Give back exactly the lines of the material below, starting with the line with "change=removed; old=GreenTree; first_place=617,262" and going on through the line with "change=added; new=TurquoiseHouse; second_place=403,568".

*** Block opens ***

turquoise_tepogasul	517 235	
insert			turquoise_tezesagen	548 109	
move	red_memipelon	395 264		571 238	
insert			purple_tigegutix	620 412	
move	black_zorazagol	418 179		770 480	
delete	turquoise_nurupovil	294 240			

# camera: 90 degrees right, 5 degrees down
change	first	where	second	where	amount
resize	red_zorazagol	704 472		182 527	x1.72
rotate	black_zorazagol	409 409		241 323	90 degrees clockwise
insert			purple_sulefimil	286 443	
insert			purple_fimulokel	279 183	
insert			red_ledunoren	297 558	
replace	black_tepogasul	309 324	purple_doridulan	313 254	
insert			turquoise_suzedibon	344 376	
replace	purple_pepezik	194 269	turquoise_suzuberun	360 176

*** Block closes ***
*** Block opens ***

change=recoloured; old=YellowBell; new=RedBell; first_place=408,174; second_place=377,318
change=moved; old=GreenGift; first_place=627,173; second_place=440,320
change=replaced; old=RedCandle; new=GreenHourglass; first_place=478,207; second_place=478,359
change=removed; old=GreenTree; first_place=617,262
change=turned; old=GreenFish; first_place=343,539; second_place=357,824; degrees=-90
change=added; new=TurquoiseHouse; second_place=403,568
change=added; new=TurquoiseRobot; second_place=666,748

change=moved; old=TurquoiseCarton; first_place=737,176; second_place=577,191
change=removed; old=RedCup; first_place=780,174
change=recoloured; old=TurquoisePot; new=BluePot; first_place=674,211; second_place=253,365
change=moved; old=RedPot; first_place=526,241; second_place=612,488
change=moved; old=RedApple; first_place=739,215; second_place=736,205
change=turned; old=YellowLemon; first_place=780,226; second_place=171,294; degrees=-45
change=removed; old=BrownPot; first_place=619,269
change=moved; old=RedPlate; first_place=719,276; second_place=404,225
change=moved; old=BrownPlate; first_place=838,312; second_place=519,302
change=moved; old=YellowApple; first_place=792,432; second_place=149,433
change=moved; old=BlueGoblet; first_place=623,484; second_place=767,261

*** Block closes ***
*** Block opens ***

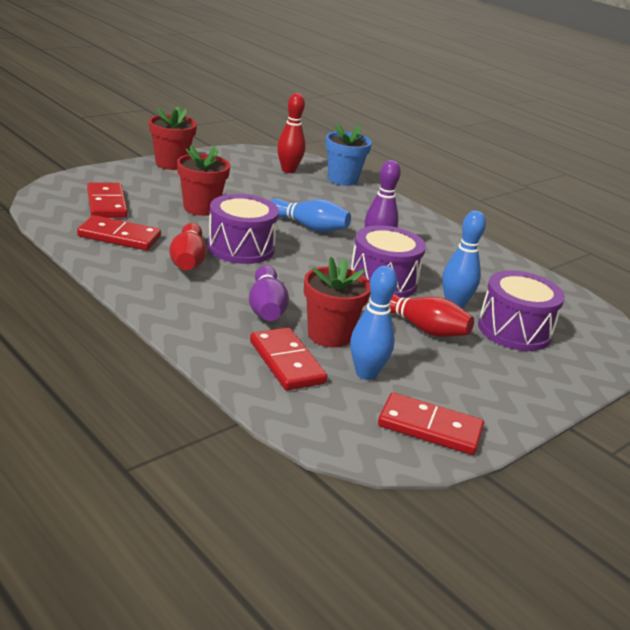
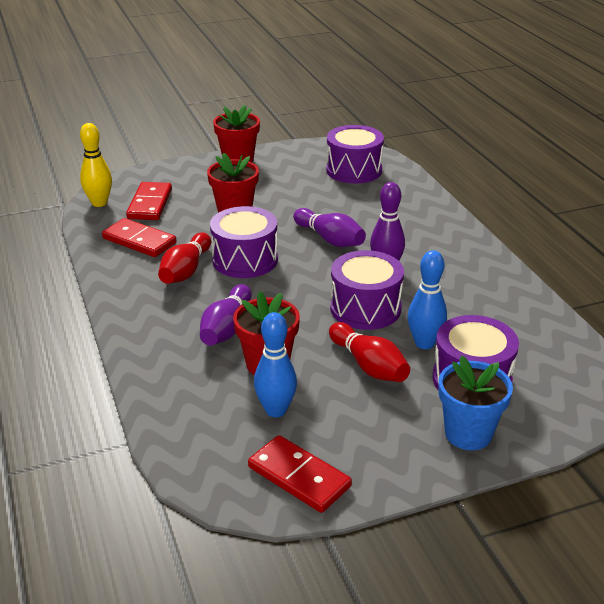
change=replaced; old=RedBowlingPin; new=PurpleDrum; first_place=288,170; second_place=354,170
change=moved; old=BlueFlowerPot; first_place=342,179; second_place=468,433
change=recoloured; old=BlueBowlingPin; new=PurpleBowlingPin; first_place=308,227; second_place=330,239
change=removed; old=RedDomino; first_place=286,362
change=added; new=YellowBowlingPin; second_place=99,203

*** Block closes ***

* **Finished exercise**
change=removed; old=GreenTree; first_place=617,262
change=turned; old=GreenFish; first_place=343,539; second_place=357,824; degrees=-90
change=added; new=TurquoiseHouse; second_place=403,568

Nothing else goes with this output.